■ Data provided
──────────

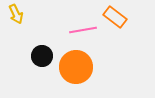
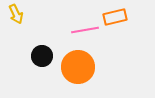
orange rectangle: rotated 50 degrees counterclockwise
pink line: moved 2 px right
orange circle: moved 2 px right
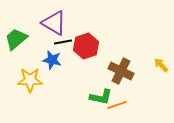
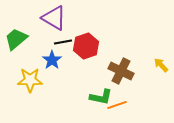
purple triangle: moved 5 px up
blue star: rotated 24 degrees clockwise
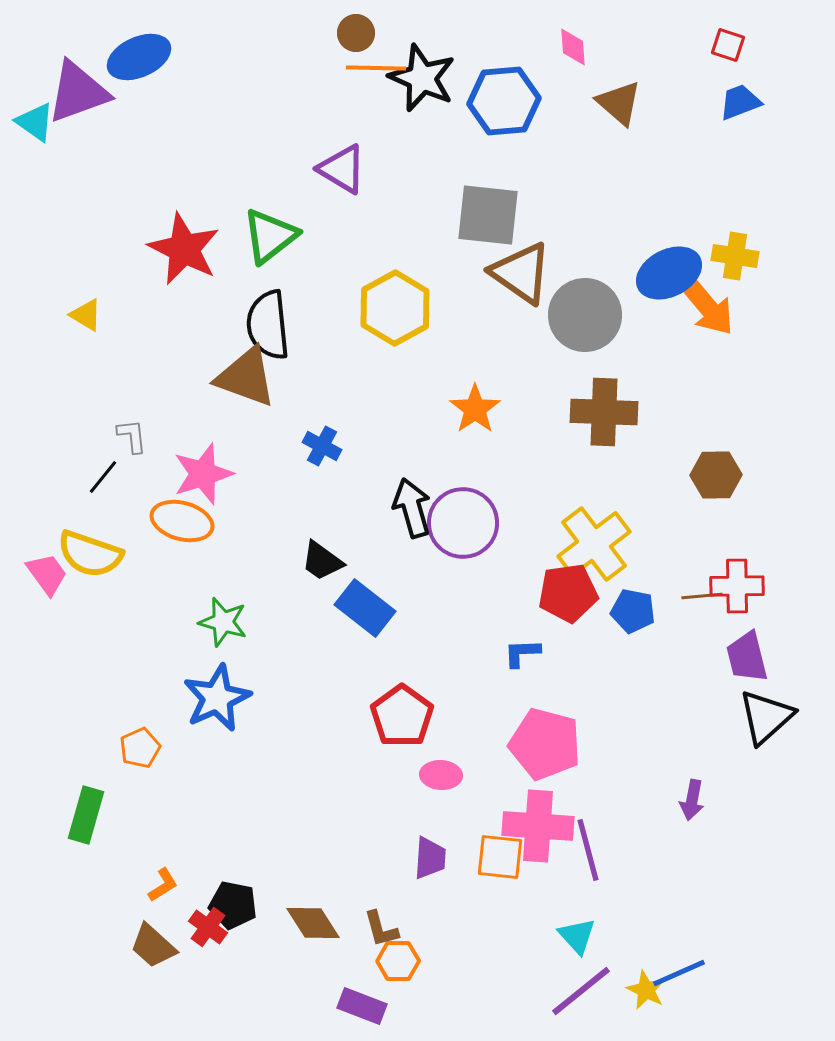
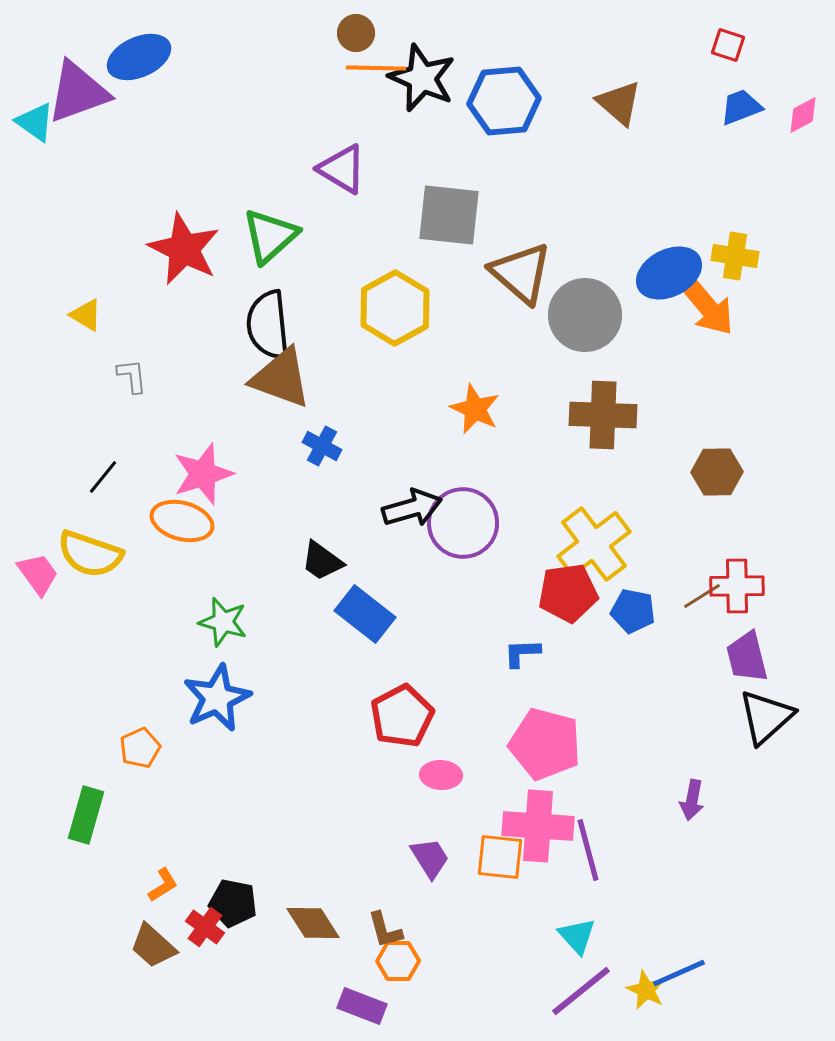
pink diamond at (573, 47): moved 230 px right, 68 px down; rotated 66 degrees clockwise
blue trapezoid at (740, 102): moved 1 px right, 5 px down
gray square at (488, 215): moved 39 px left
green triangle at (270, 236): rotated 4 degrees counterclockwise
brown triangle at (521, 273): rotated 6 degrees clockwise
brown triangle at (246, 377): moved 35 px right, 1 px down
orange star at (475, 409): rotated 12 degrees counterclockwise
brown cross at (604, 412): moved 1 px left, 3 px down
gray L-shape at (132, 436): moved 60 px up
brown hexagon at (716, 475): moved 1 px right, 3 px up
black arrow at (412, 508): rotated 90 degrees clockwise
pink trapezoid at (47, 574): moved 9 px left
brown line at (702, 596): rotated 27 degrees counterclockwise
blue rectangle at (365, 608): moved 6 px down
red pentagon at (402, 716): rotated 8 degrees clockwise
purple trapezoid at (430, 858): rotated 36 degrees counterclockwise
black pentagon at (233, 905): moved 2 px up
red cross at (208, 927): moved 3 px left
brown L-shape at (381, 929): moved 4 px right, 1 px down
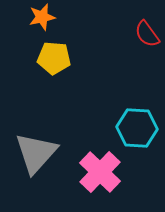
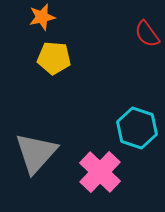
cyan hexagon: rotated 15 degrees clockwise
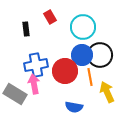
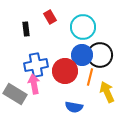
orange line: rotated 24 degrees clockwise
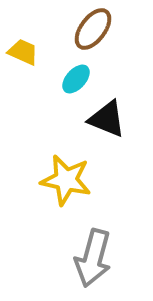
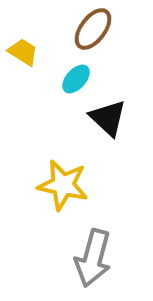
yellow trapezoid: rotated 8 degrees clockwise
black triangle: moved 1 px right, 1 px up; rotated 21 degrees clockwise
yellow star: moved 3 px left, 5 px down
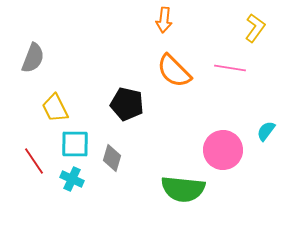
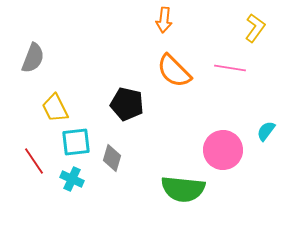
cyan square: moved 1 px right, 2 px up; rotated 8 degrees counterclockwise
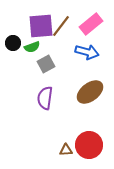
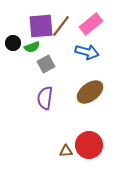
brown triangle: moved 1 px down
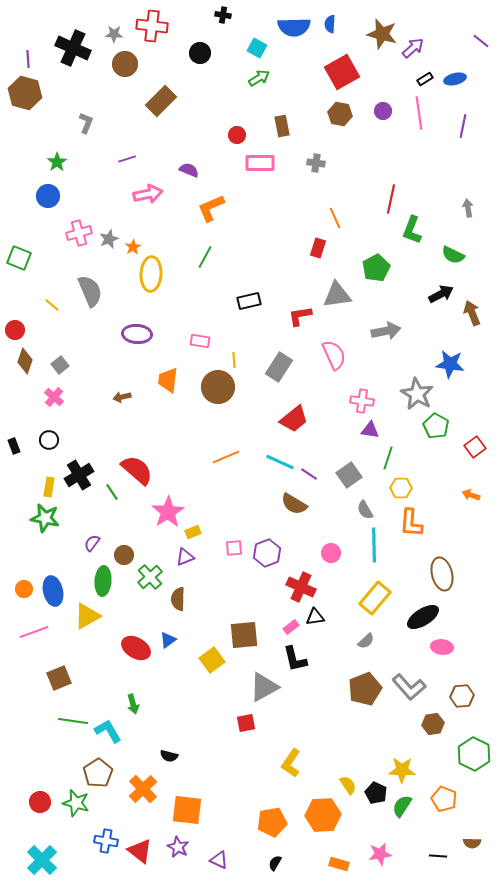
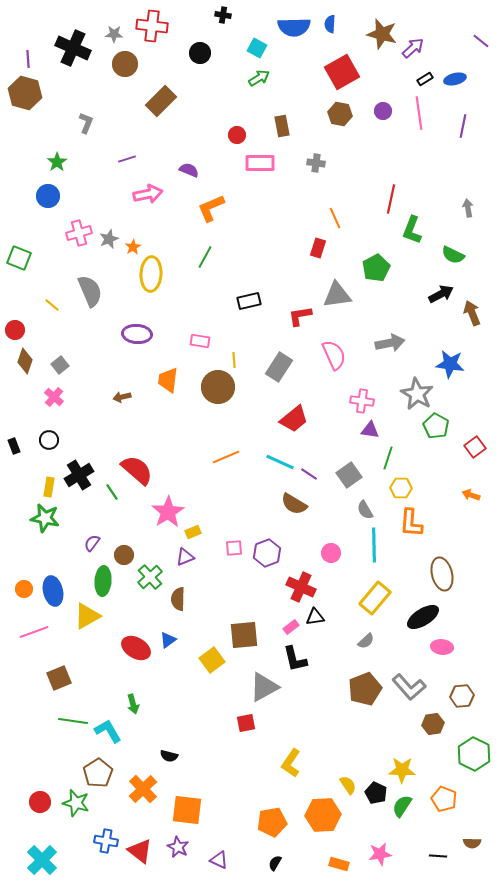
gray arrow at (386, 331): moved 4 px right, 12 px down
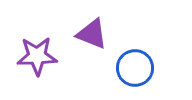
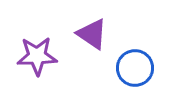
purple triangle: rotated 12 degrees clockwise
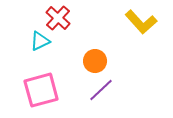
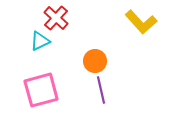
red cross: moved 2 px left
purple line: rotated 60 degrees counterclockwise
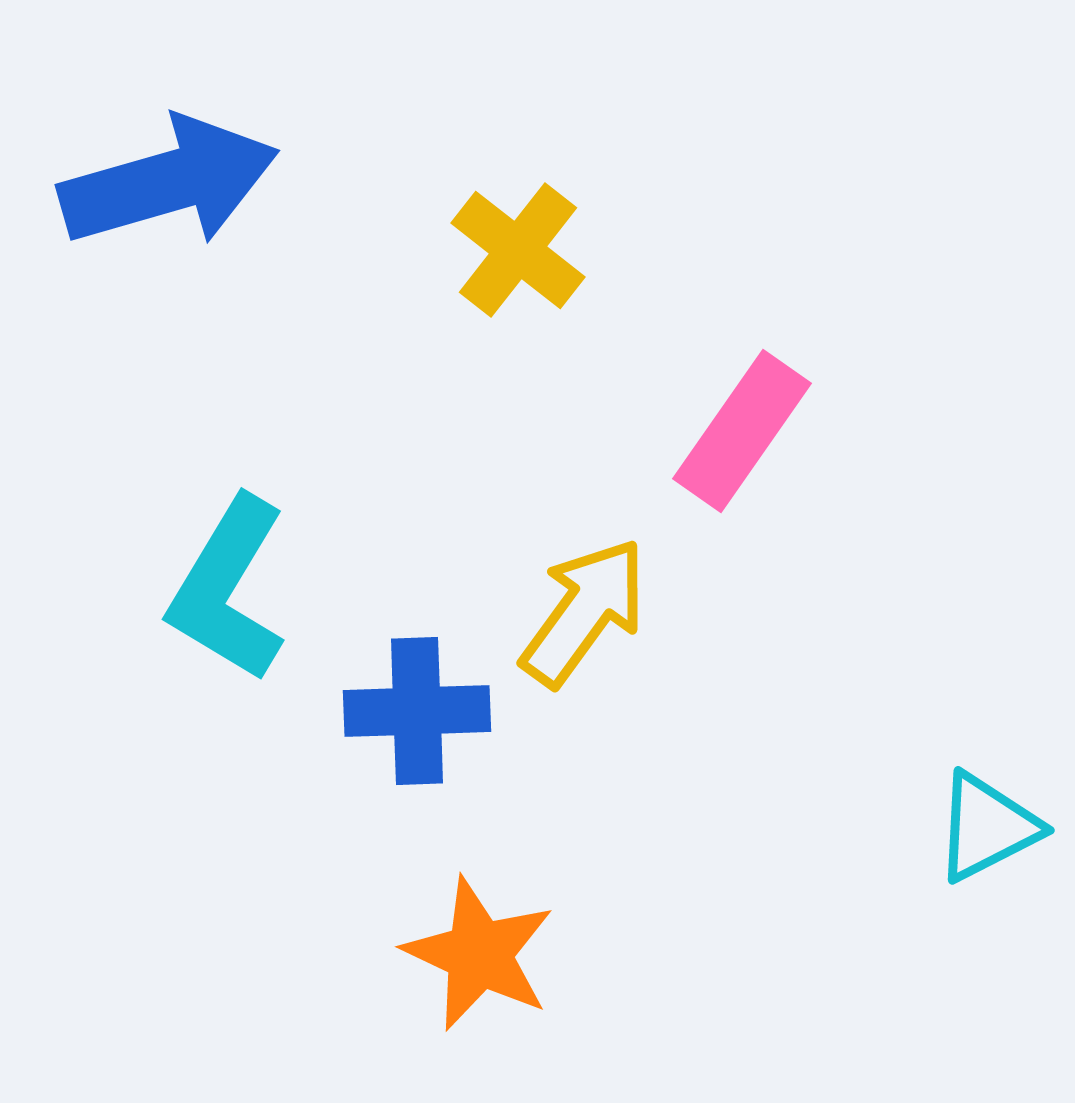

──────────

■ What is expected
Print every line of text from the records above word for word, and leave out all the pictures.

■ Exercise answer
orange rectangle: rotated 50 degrees counterclockwise
pink line: moved 2 px right
orange circle: moved 2 px right
purple triangle: moved 5 px up
blue star: rotated 24 degrees clockwise
pink diamond at (573, 47): moved 230 px right, 68 px down; rotated 66 degrees clockwise
blue trapezoid at (740, 102): moved 1 px right, 5 px down
gray square at (488, 215): moved 39 px left
green triangle at (270, 236): rotated 4 degrees counterclockwise
brown triangle at (521, 273): rotated 6 degrees clockwise
brown triangle at (246, 377): moved 35 px right, 1 px down
orange star at (475, 409): rotated 12 degrees counterclockwise
brown cross at (604, 412): moved 1 px left, 3 px down
gray L-shape at (132, 436): moved 60 px up
brown hexagon at (716, 475): moved 1 px right, 3 px up
black arrow at (412, 508): rotated 90 degrees clockwise
pink trapezoid at (47, 574): moved 9 px left
brown line at (702, 596): rotated 27 degrees counterclockwise
blue rectangle at (365, 608): moved 6 px down
red pentagon at (402, 716): rotated 8 degrees clockwise
purple trapezoid at (430, 858): rotated 36 degrees counterclockwise
black pentagon at (233, 905): moved 2 px up
red cross at (208, 927): moved 3 px left
brown L-shape at (381, 929): moved 4 px right, 1 px down
cyan hexagon: rotated 15 degrees clockwise
orange line: rotated 24 degrees clockwise
yellow trapezoid: rotated 8 degrees clockwise
black triangle: moved 1 px right, 1 px up; rotated 21 degrees clockwise
yellow star: moved 3 px left, 5 px down
cyan square: moved 1 px right, 2 px up; rotated 8 degrees counterclockwise
brown triangle: moved 1 px down
gray arrow at (386, 331): moved 4 px right, 12 px down
purple triangle: rotated 12 degrees clockwise
red cross: moved 2 px left
purple line: rotated 60 degrees counterclockwise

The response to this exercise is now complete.